● **GOAL OF THE EXERCISE**
Rewrite the items below as a JSON list of strings with one string per line, leaving out any blank lines.

____ LISTED ENTRIES

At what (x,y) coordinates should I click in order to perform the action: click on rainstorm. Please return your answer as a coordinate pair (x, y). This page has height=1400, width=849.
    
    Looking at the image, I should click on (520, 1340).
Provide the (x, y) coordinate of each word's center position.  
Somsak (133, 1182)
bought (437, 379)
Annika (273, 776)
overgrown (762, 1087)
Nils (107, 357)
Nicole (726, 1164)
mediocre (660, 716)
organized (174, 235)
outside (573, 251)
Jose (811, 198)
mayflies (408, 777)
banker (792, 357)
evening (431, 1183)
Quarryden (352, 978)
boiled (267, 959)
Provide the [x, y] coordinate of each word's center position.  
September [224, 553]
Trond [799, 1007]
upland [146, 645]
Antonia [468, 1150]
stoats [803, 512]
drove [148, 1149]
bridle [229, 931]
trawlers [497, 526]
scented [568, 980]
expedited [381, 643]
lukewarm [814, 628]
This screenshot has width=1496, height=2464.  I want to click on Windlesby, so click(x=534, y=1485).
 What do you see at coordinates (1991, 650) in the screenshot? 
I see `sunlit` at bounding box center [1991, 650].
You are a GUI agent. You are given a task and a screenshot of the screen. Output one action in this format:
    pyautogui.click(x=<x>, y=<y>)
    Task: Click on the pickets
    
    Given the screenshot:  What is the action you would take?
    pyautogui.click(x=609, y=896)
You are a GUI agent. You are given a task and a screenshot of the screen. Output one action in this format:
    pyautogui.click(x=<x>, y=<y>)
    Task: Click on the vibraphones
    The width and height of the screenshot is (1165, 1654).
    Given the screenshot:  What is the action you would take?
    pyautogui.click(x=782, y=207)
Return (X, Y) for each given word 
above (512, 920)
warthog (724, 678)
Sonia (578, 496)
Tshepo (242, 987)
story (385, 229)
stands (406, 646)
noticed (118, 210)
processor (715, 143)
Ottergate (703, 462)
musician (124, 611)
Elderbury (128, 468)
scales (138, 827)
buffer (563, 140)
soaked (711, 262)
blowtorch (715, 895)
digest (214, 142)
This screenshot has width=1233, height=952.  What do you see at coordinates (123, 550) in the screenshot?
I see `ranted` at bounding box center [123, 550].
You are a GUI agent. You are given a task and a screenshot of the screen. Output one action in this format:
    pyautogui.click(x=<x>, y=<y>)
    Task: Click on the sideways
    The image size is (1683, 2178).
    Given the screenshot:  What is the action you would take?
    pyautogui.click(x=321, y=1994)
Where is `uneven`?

________

● **ANSWER FOR THIS EXERCISE**
[
  "At what (x,y) coordinates should I click in order to perform the action: click on rainstorm. Please return your answer as a coordinate pair (x, y). This page has height=1400, width=849.",
  "    Looking at the image, I should click on (520, 1340).",
  "Provide the (x, y) coordinate of each word's center position.  ",
  "Somsak (133, 1182)",
  "bought (437, 379)",
  "Annika (273, 776)",
  "overgrown (762, 1087)",
  "Nils (107, 357)",
  "Nicole (726, 1164)",
  "mediocre (660, 716)",
  "organized (174, 235)",
  "outside (573, 251)",
  "Jose (811, 198)",
  "mayflies (408, 777)",
  "banker (792, 357)",
  "evening (431, 1183)",
  "Quarryden (352, 978)",
  "boiled (267, 959)",
  "Provide the [x, y] coordinate of each word's center position.  ",
  "September [224, 553]",
  "Trond [799, 1007]",
  "upland [146, 645]",
  "Antonia [468, 1150]",
  "stoats [803, 512]",
  "drove [148, 1149]",
  "bridle [229, 931]",
  "trawlers [497, 526]",
  "scented [568, 980]",
  "expedited [381, 643]",
  "lukewarm [814, 628]",
  "This screenshot has width=1496, height=2464.  I want to click on Windlesby, so click(x=534, y=1485).",
  " What do you see at coordinates (1991, 650) in the screenshot? ",
  "I see `sunlit` at bounding box center [1991, 650].",
  "You are a GUI agent. You are given a task and a screenshot of the screen. Output one action in this format:",
  "    pyautogui.click(x=<x>, y=<y>)",
  "    Task: Click on the pickets",
  "    Given the screenshot:  What is the action you would take?",
  "    pyautogui.click(x=609, y=896)",
  "You are a GUI agent. You are given a task and a screenshot of the screen. Output one action in this format:",
  "    pyautogui.click(x=<x>, y=<y>)",
  "    Task: Click on the vibraphones",
  "    The width and height of the screenshot is (1165, 1654).",
  "    Given the screenshot:  What is the action you would take?",
  "    pyautogui.click(x=782, y=207)",
  "Return (X, Y) for each given word ",
  "above (512, 920)",
  "warthog (724, 678)",
  "Sonia (578, 496)",
  "Tshepo (242, 987)",
  "story (385, 229)",
  "stands (406, 646)",
  "noticed (118, 210)",
  "processor (715, 143)",
  "Ottergate (703, 462)",
  "musician (124, 611)",
  "Elderbury (128, 468)",
  "scales (138, 827)",
  "buffer (563, 140)",
  "soaked (711, 262)",
  "blowtorch (715, 895)",
  "digest (214, 142)",
  "This screenshot has width=1233, height=952.  What do you see at coordinates (123, 550) in the screenshot?",
  "I see `ranted` at bounding box center [123, 550].",
  "You are a GUI agent. You are given a task and a screenshot of the screen. Output one action in this format:",
  "    pyautogui.click(x=<x>, y=<y>)",
  "    Task: Click on the sideways",
  "    The image size is (1683, 2178).",
  "    Given the screenshot:  What is the action you would take?",
  "    pyautogui.click(x=321, y=1994)",
  "Where is `uneven`?"
]